» Exercise details: Copy every line from the data below in which the string "spinning" can be found.

*** Data for review ***

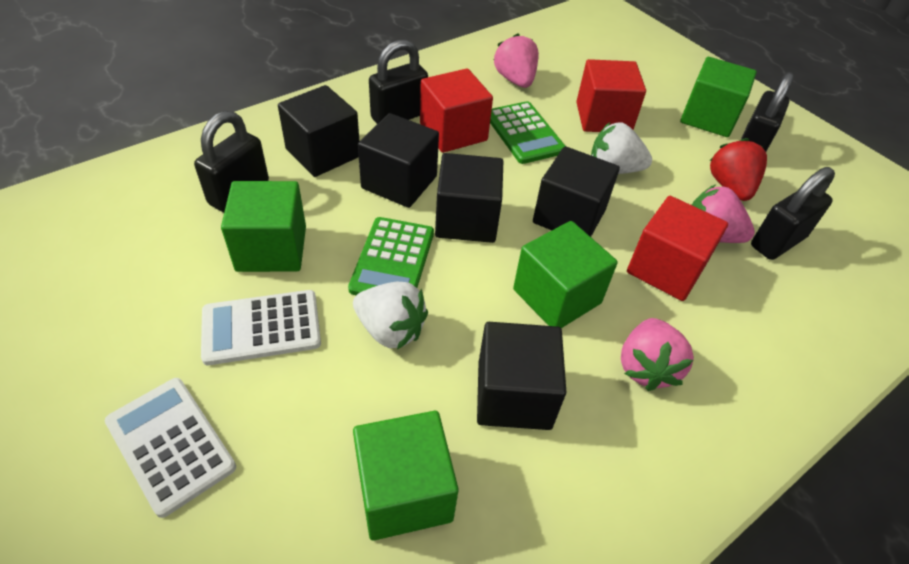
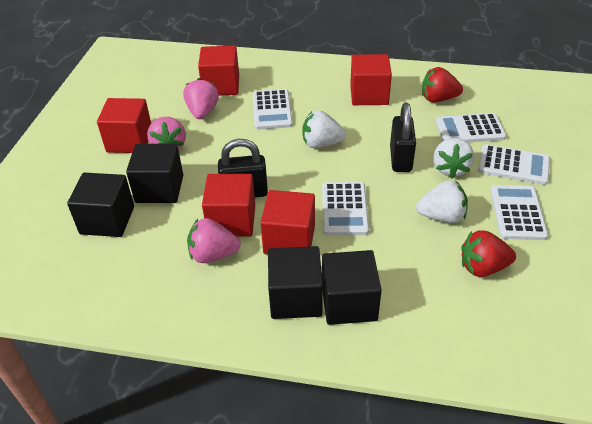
black cube: 5 -> 4
black padlock: 4 -> 2
green calculator: 2 -> 0
green cube: 4 -> 0
red cube: 3 -> 5
red strawberry: 1 -> 2
white calculator: 2 -> 5
white strawberry: 2 -> 3

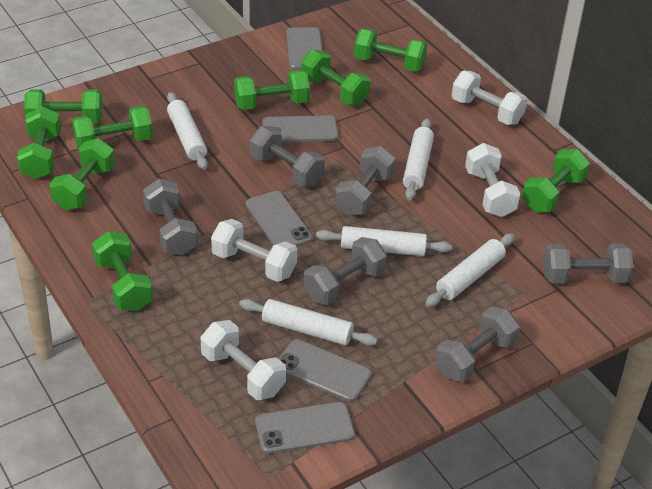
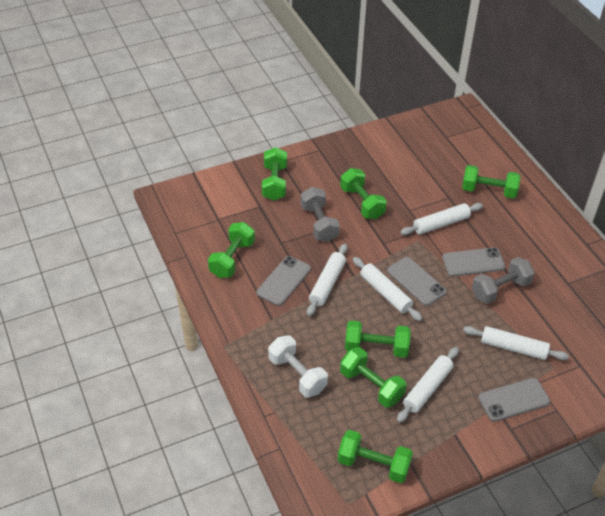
green dumbbell: 9 -> 7
grey dumbbell: 6 -> 2
grey phone: 5 -> 4
white dumbbell: 4 -> 1

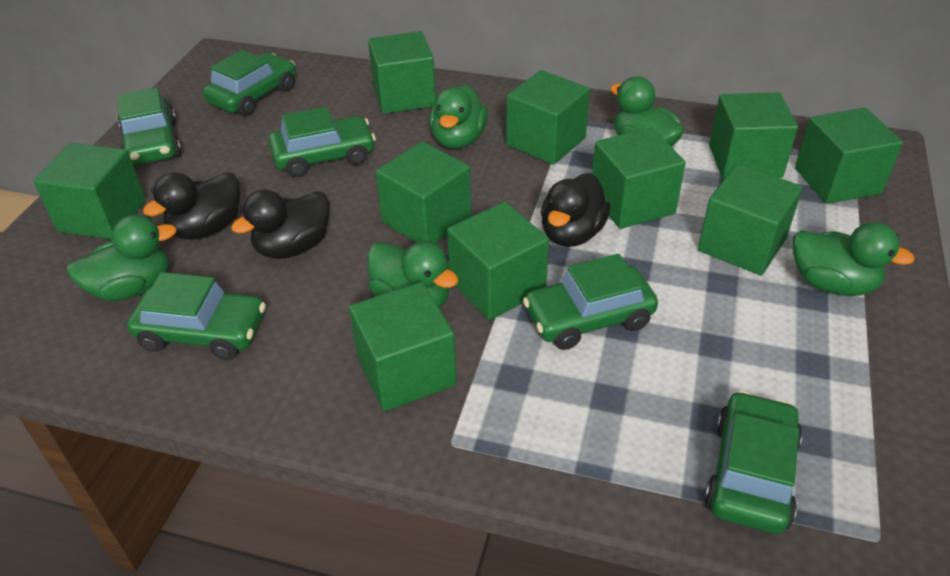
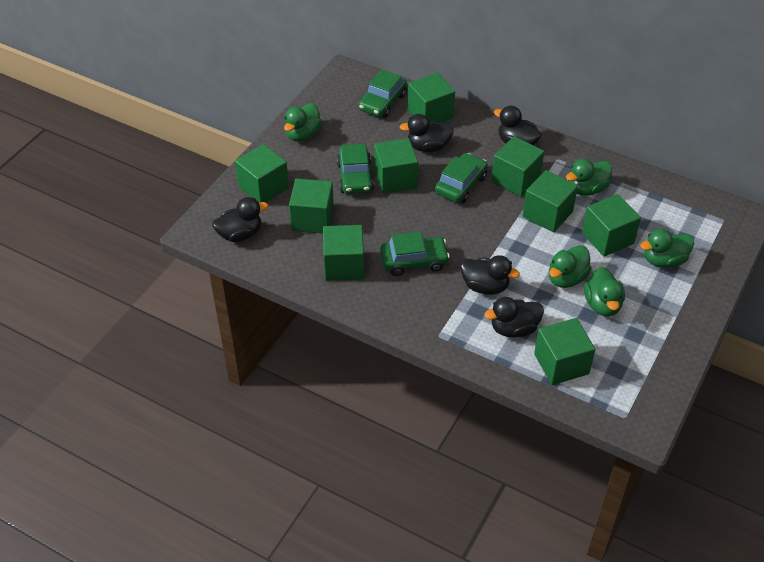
black duck: 3 -> 5
green car: 6 -> 4
green cube: 10 -> 9

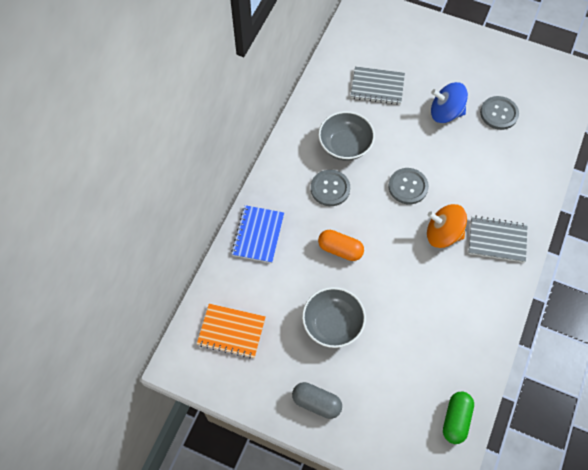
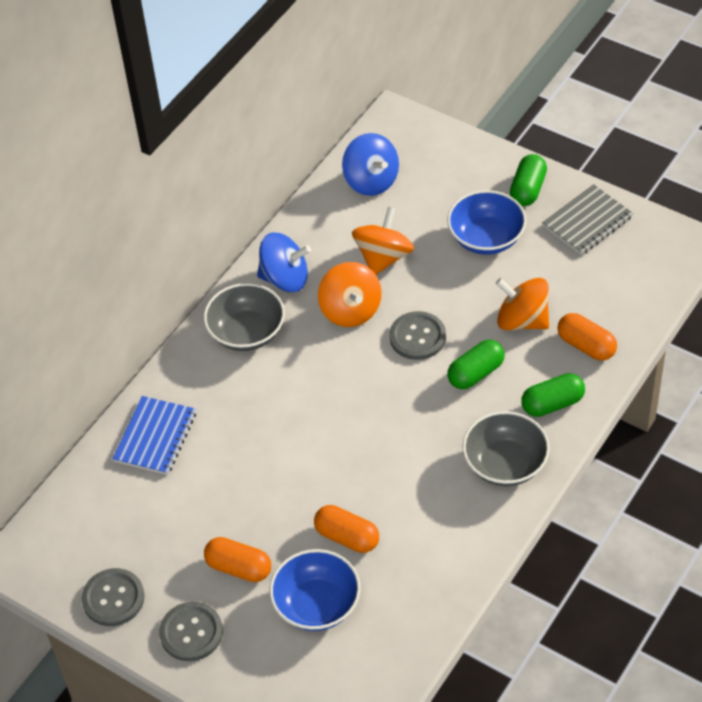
blue bowl: 0 -> 2
blue spinning top: 1 -> 2
green capsule: 1 -> 3
grey capsule: 1 -> 0
grey notebook: 2 -> 1
orange capsule: 1 -> 3
orange notebook: 1 -> 0
orange spinning top: 1 -> 3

***

» Completed exercise:
blue spinning top: 1 -> 2
orange spinning top: 1 -> 3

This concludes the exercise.